About this task. Exact copies of all the lines below are required, with the pictures omitted.

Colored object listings
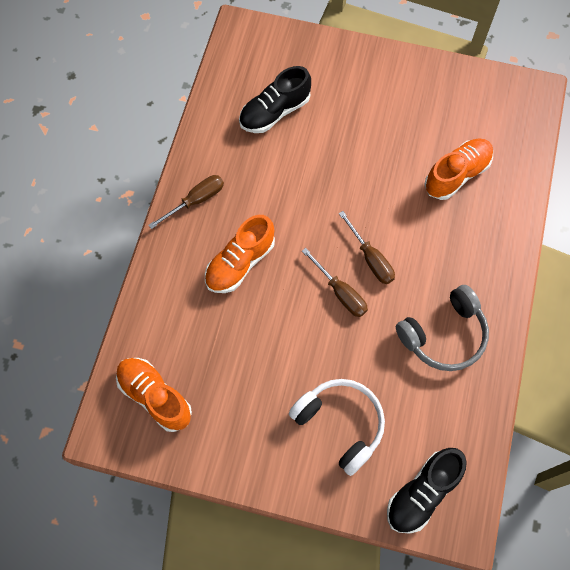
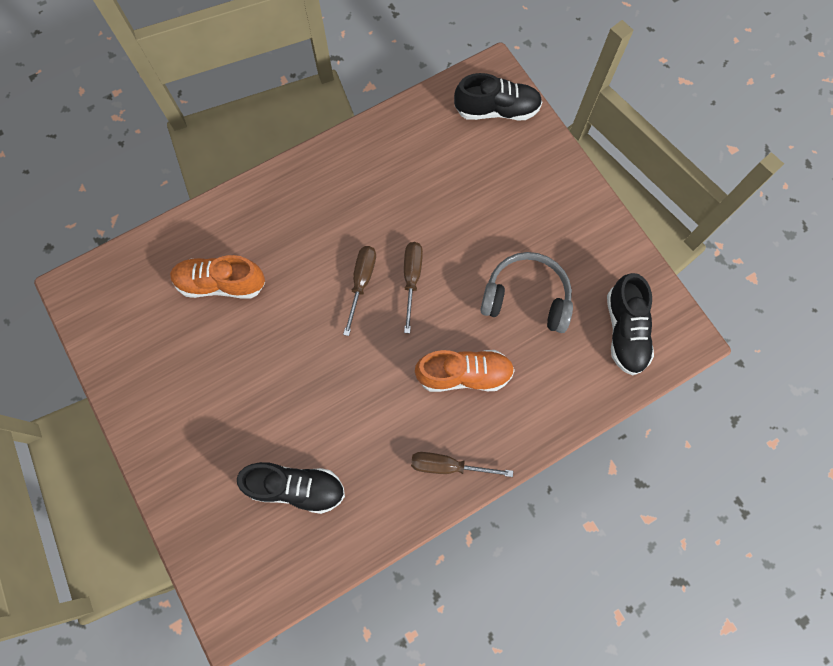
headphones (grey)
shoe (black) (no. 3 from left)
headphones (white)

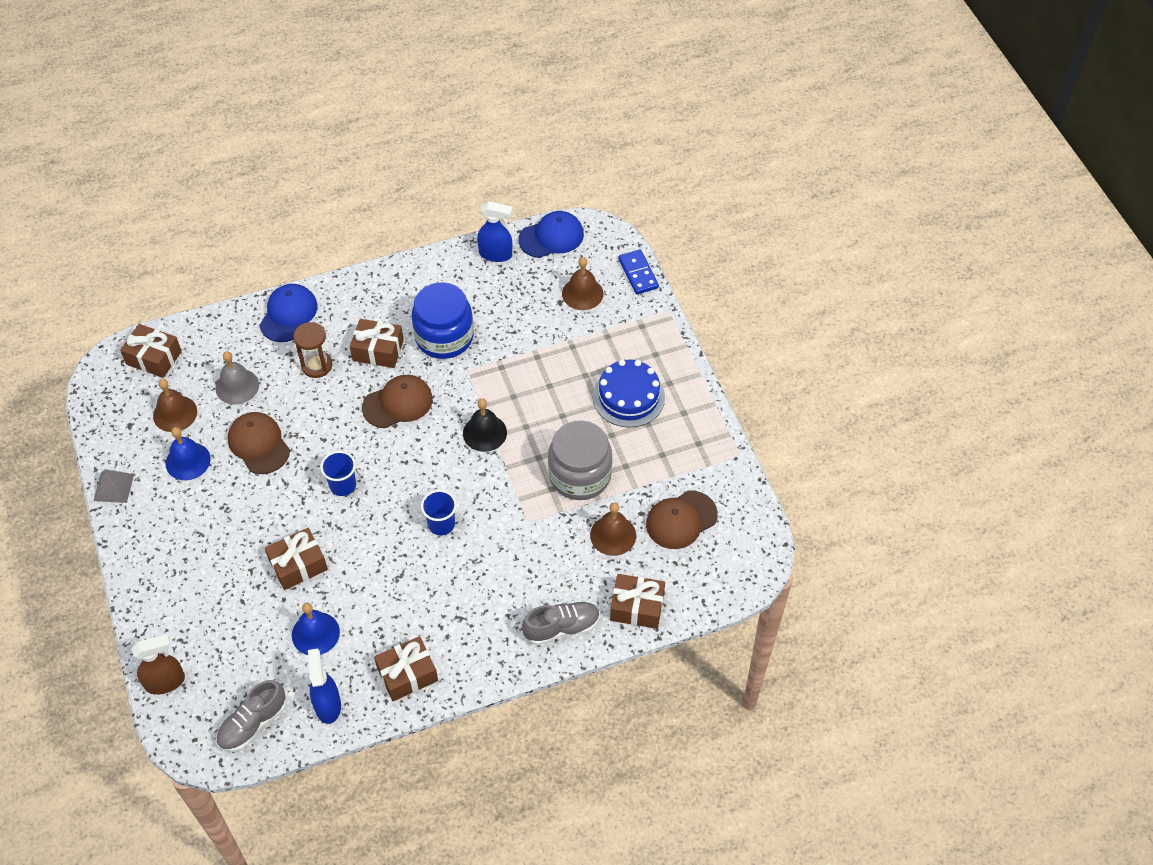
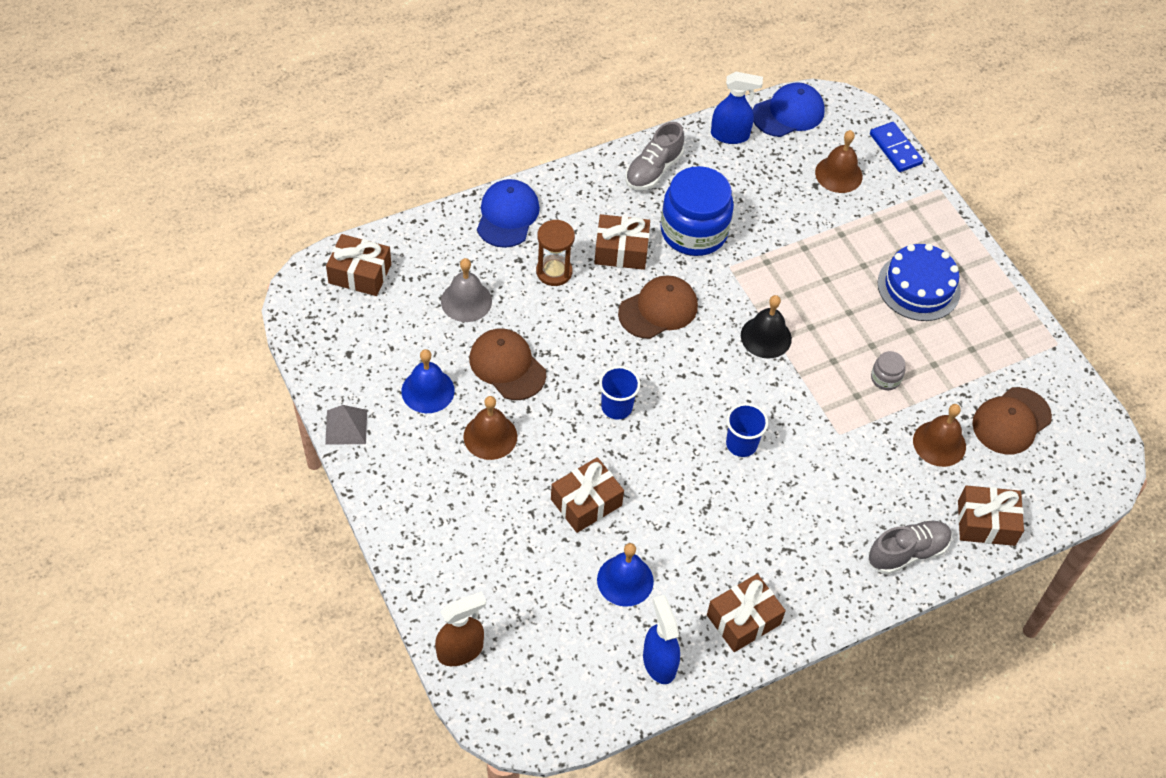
bell (brown) (no. 1 from left)
jar (grey)
shoe (grey) (no. 1 from left)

Finished task.
headphones (grey)
shoe (black) (no. 3 from left)
headphones (white)

bell (brown) (no. 1 from left)
jar (grey)
shoe (grey) (no. 1 from left)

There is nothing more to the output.